Your goal = Below, some lines carry pictures; leave those pictures out and retype exactly the lines from the one with "cyan arrow: (27, 84) -> (54, 92), moved" through the one with "gray arrow: (46, 105) -> (23, 104), moved".

Records for this exercise =
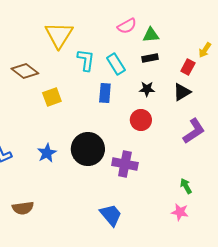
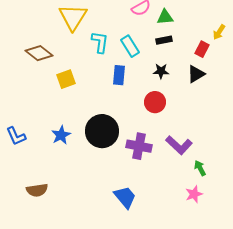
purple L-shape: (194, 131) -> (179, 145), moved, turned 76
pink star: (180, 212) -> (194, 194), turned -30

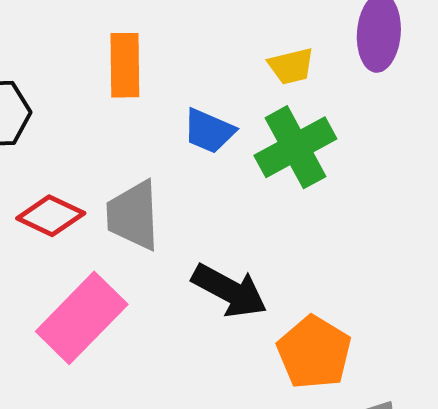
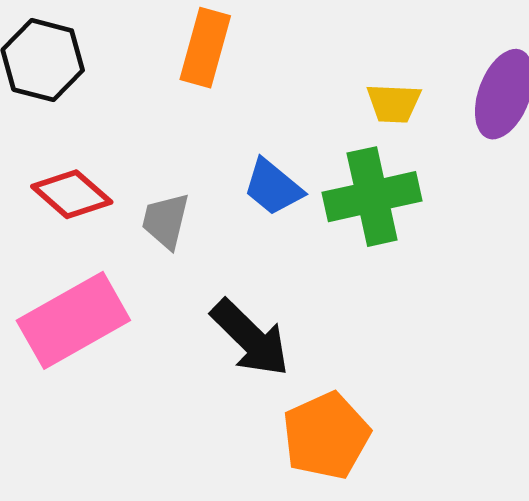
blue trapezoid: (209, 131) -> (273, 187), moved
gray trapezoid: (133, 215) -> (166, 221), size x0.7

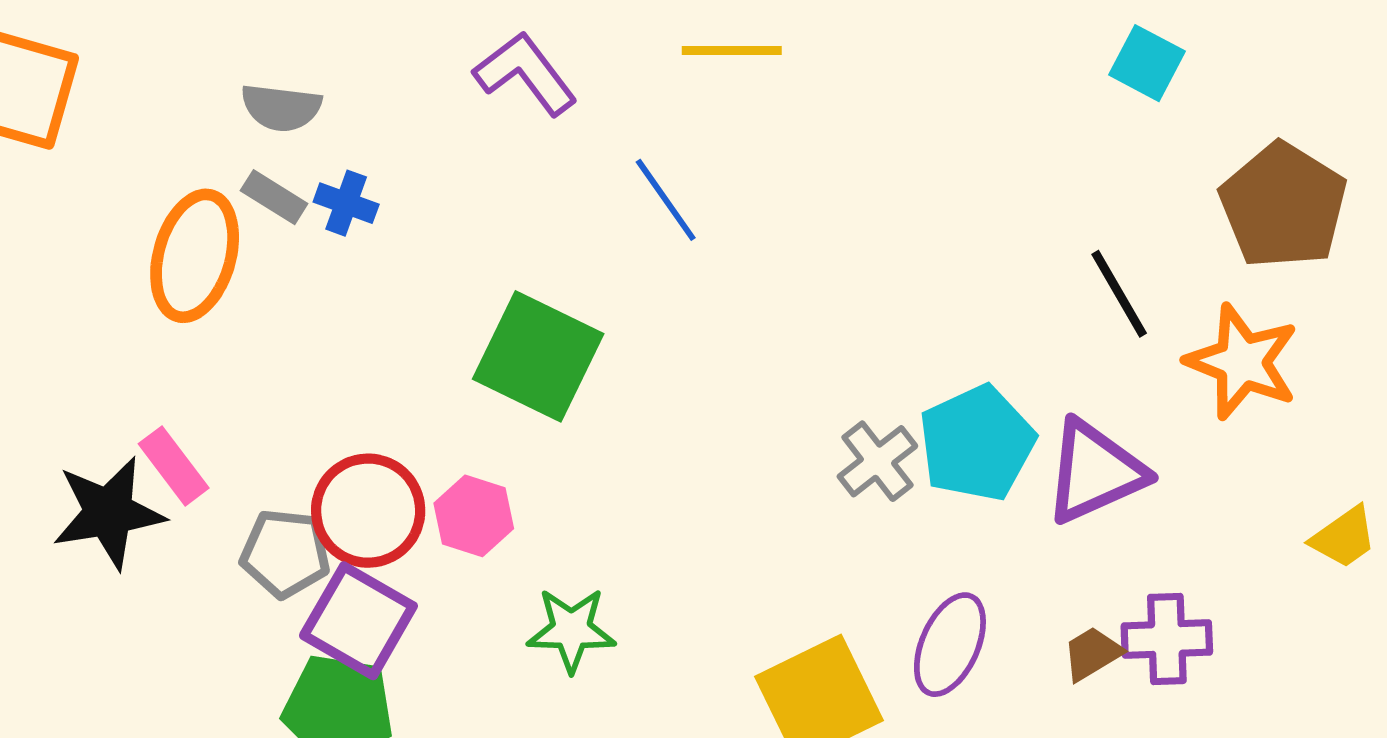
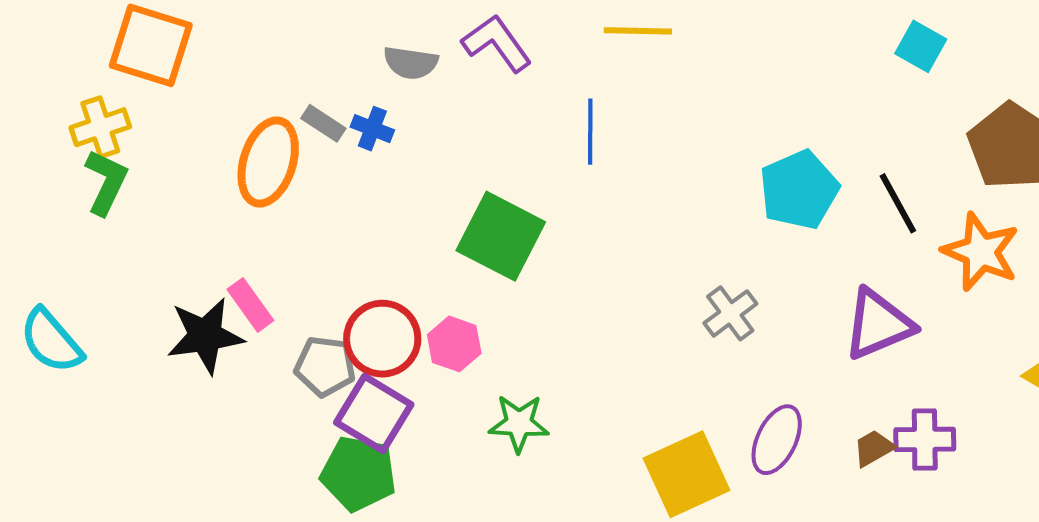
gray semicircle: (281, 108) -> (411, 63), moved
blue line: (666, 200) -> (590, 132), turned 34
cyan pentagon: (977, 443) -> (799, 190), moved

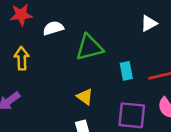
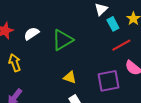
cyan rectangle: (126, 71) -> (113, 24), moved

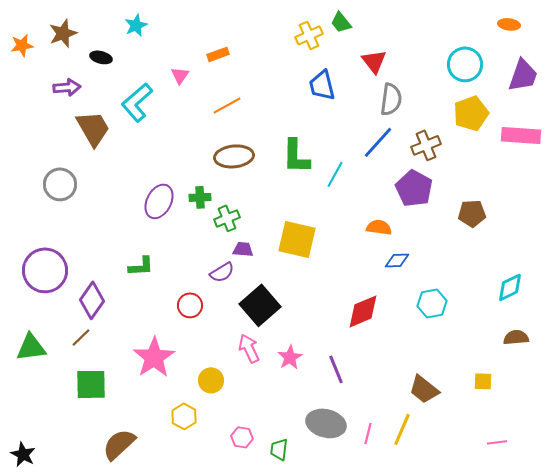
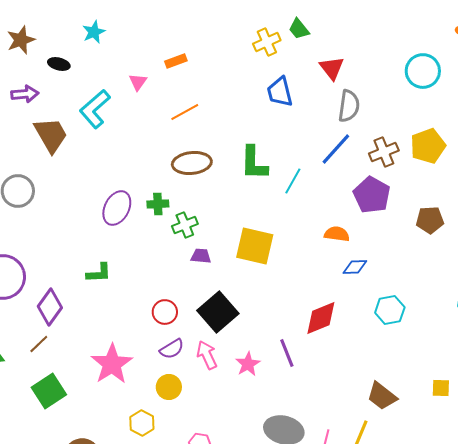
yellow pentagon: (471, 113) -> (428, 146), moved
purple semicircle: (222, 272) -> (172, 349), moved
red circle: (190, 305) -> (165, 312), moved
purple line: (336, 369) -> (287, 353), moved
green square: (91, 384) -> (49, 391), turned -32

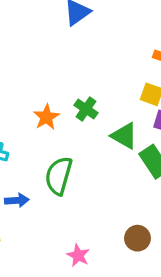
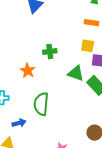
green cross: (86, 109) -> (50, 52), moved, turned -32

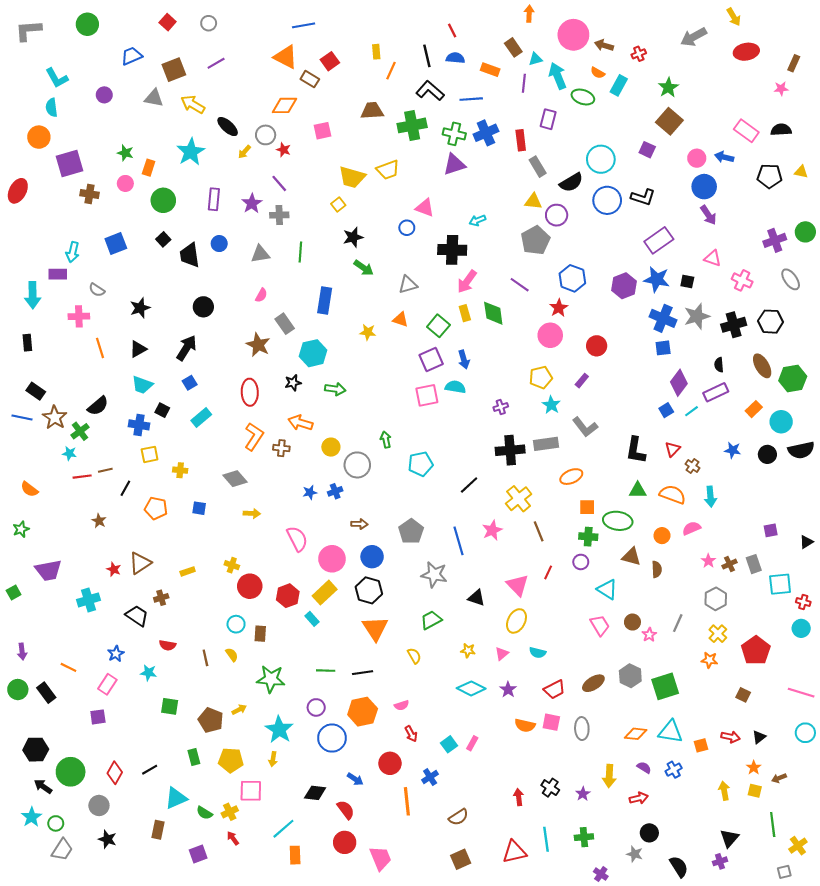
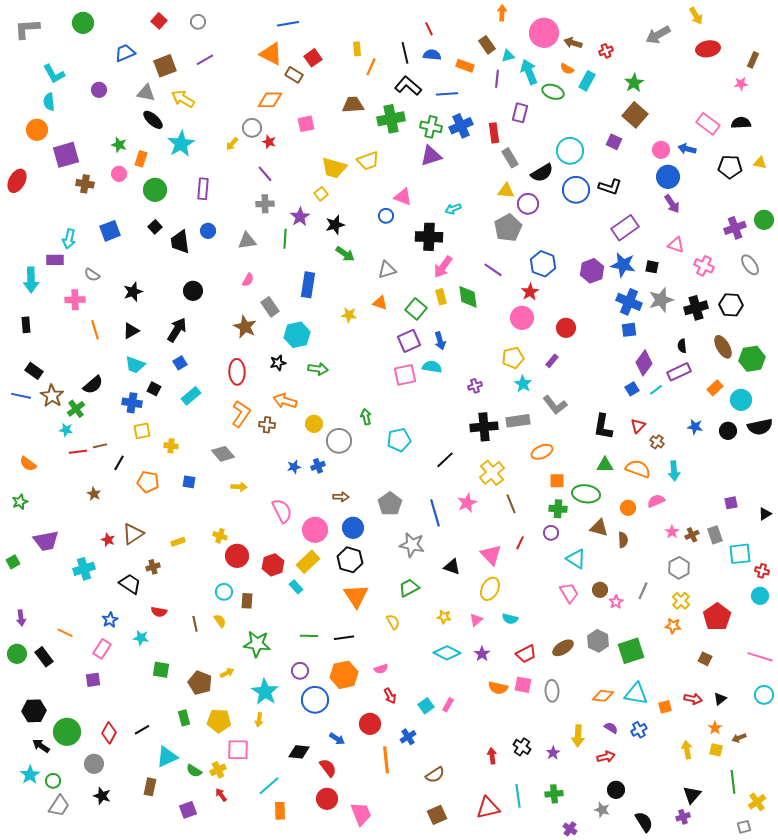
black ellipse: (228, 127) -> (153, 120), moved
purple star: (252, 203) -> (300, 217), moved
...
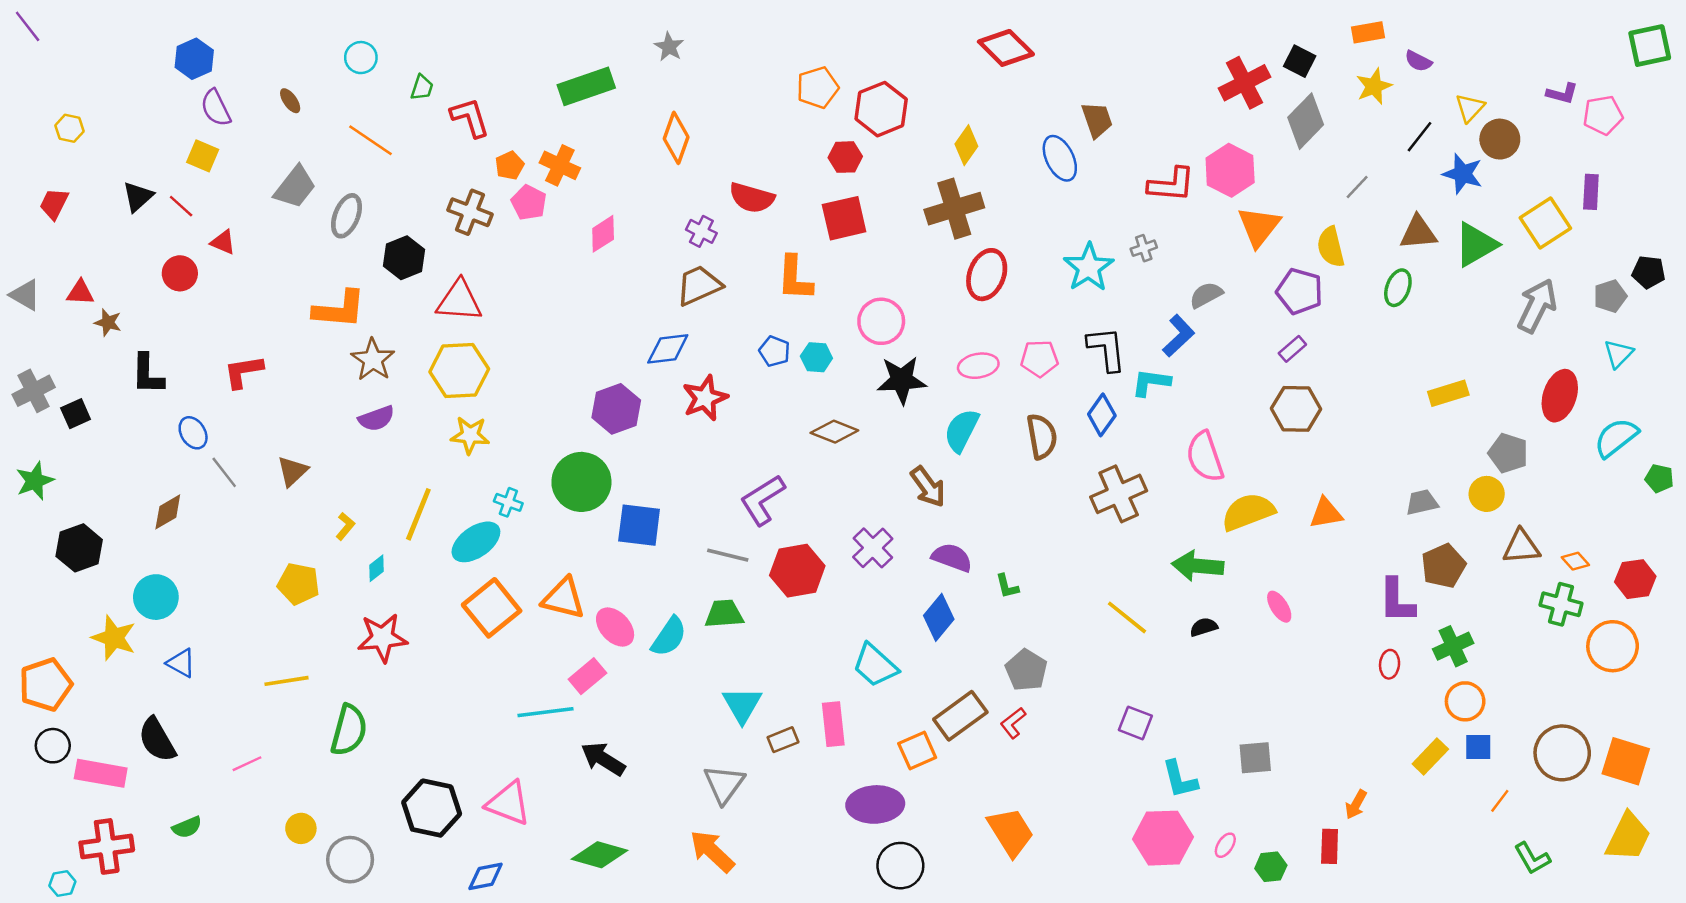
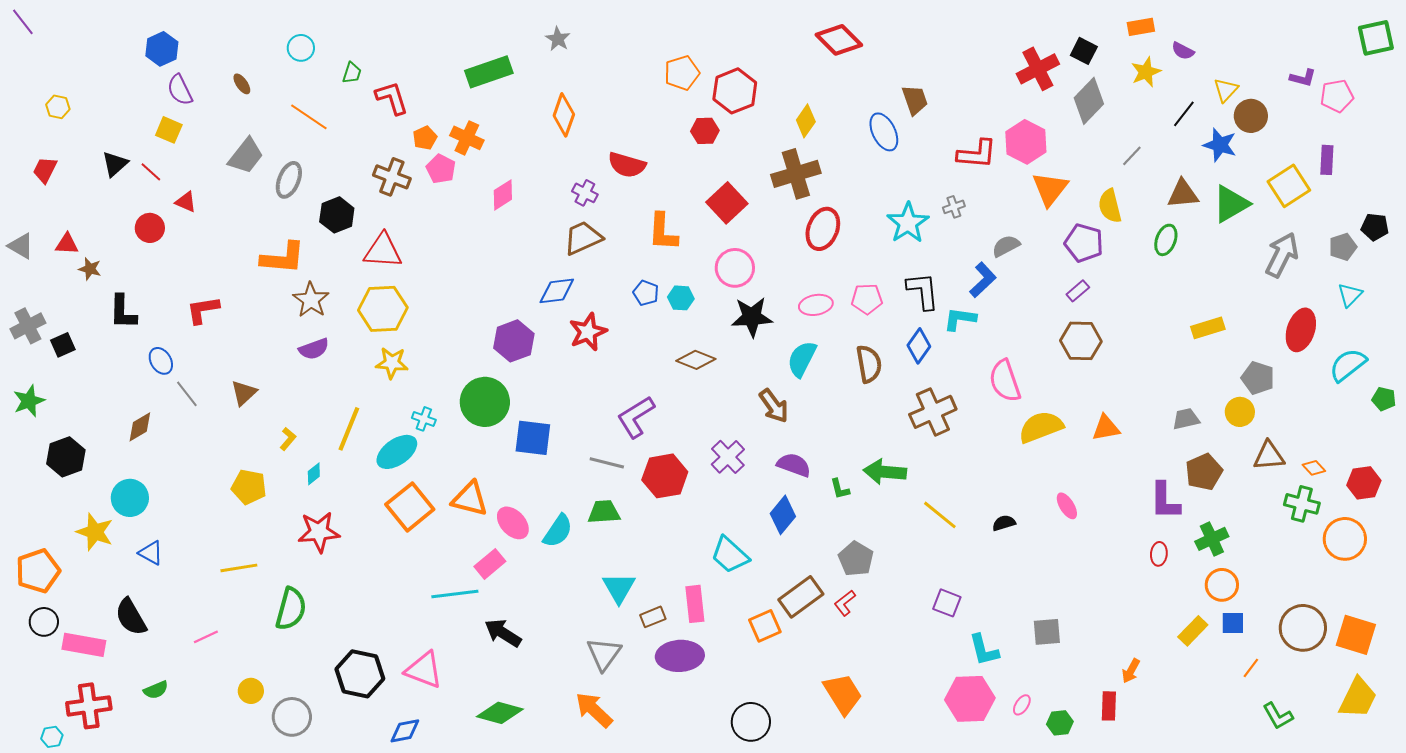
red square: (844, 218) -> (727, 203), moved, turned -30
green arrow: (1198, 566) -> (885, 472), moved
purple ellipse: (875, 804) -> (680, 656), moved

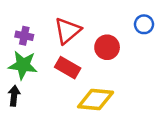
...
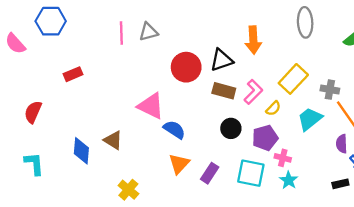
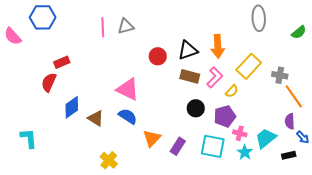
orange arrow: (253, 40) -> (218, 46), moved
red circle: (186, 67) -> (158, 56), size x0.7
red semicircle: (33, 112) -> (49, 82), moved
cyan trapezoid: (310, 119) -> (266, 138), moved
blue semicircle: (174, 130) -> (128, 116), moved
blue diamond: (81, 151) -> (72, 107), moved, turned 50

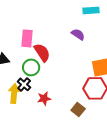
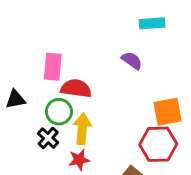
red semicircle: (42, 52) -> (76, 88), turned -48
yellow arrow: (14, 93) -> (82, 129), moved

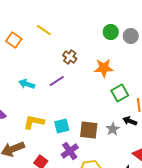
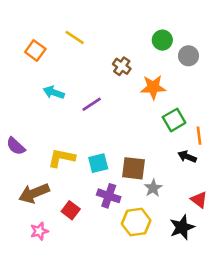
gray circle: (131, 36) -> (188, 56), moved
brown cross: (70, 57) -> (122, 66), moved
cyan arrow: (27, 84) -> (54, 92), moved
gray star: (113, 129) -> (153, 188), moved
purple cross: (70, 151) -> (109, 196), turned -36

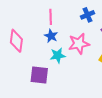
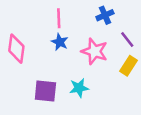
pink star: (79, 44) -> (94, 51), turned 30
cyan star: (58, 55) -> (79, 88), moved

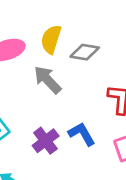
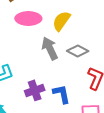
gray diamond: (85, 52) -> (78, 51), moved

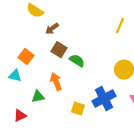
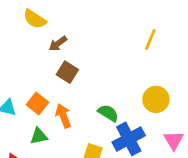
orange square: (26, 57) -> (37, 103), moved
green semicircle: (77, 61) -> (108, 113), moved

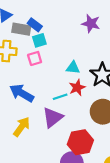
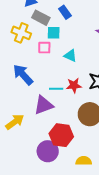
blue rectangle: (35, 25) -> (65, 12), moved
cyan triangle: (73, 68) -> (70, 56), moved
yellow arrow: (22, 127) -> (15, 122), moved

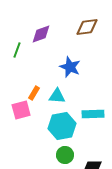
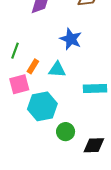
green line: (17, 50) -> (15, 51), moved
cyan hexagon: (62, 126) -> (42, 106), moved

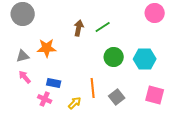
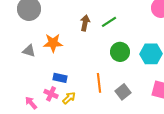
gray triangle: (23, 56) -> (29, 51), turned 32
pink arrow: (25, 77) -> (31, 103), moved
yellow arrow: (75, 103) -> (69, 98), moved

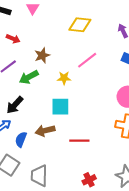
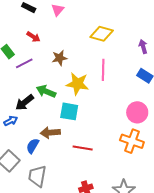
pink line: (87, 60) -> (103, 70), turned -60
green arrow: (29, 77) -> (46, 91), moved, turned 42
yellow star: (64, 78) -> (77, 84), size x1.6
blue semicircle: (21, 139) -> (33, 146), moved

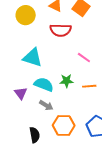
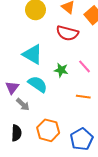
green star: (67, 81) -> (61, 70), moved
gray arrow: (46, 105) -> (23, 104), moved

Written response =
cyan arrow: (27, 84) -> (54, 92), moved
gray star: (113, 129) -> (153, 188), moved
purple cross: (70, 151) -> (109, 196), turned -36

pink star: (79, 44) -> (94, 51), turned 30
cyan star: (58, 55) -> (79, 88), moved

gray diamond: (85, 52) -> (78, 51), moved

orange square: (26, 57) -> (37, 103), moved
green semicircle: (77, 61) -> (108, 113), moved

blue rectangle: (35, 25) -> (65, 12), moved
cyan triangle: (73, 68) -> (70, 56), moved
yellow arrow: (22, 127) -> (15, 122), moved

green line: (17, 50) -> (15, 51), moved
cyan hexagon: (62, 126) -> (42, 106), moved

gray triangle: (23, 56) -> (29, 51), turned 32
pink arrow: (25, 77) -> (31, 103), moved
yellow arrow: (75, 103) -> (69, 98), moved

pink line: (87, 60) -> (103, 70), turned -60
green arrow: (29, 77) -> (46, 91), moved, turned 42
yellow star: (64, 78) -> (77, 84), size x1.6
blue semicircle: (21, 139) -> (33, 146), moved

green star: (67, 81) -> (61, 70), moved
gray arrow: (46, 105) -> (23, 104), moved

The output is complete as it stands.